=== Section Start ===

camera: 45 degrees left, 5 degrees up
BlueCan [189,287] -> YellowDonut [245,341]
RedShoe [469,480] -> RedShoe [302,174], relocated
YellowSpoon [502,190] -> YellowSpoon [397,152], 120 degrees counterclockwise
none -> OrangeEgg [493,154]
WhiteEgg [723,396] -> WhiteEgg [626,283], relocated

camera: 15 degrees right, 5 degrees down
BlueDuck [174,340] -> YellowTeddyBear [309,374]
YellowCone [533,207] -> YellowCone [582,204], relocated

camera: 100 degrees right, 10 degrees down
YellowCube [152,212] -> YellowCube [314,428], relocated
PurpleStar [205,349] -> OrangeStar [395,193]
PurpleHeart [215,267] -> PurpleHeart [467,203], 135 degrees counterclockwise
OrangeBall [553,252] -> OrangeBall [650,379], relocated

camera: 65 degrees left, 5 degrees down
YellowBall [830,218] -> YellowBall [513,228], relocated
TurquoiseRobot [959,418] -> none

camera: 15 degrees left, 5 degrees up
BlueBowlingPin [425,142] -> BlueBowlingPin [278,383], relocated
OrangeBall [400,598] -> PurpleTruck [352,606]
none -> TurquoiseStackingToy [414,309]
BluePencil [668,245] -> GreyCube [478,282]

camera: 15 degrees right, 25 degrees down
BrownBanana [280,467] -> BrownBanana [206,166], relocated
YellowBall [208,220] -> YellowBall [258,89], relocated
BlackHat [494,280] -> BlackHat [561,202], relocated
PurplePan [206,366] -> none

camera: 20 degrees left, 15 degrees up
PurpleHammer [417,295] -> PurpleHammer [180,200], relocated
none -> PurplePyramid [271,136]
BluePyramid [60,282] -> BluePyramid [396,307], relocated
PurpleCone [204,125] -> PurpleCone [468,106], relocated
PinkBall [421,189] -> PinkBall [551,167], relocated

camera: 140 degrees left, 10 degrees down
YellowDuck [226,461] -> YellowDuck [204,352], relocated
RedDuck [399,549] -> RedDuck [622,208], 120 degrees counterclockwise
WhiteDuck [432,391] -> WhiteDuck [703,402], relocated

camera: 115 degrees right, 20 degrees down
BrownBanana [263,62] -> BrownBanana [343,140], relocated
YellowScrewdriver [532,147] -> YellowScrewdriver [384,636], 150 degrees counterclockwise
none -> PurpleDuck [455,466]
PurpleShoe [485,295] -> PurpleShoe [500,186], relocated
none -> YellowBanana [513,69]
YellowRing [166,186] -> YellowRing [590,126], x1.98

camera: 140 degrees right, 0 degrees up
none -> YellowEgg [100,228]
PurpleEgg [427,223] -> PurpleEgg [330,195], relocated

=== Section End ===

* **How to complete this task**
Look above for the line holding "BlueCan [189,287] -> YellowDonut [245,341]". Print it and every line after it, exactly, through the line holding "none -> OrangeEgg [493,154]".

* **Response to the exercise**
BlueCan [189,287] -> YellowDonut [245,341]
RedShoe [469,480] -> RedShoe [302,174], relocated
YellowSpoon [502,190] -> YellowSpoon [397,152], 120 degrees counterclockwise
none -> OrangeEgg [493,154]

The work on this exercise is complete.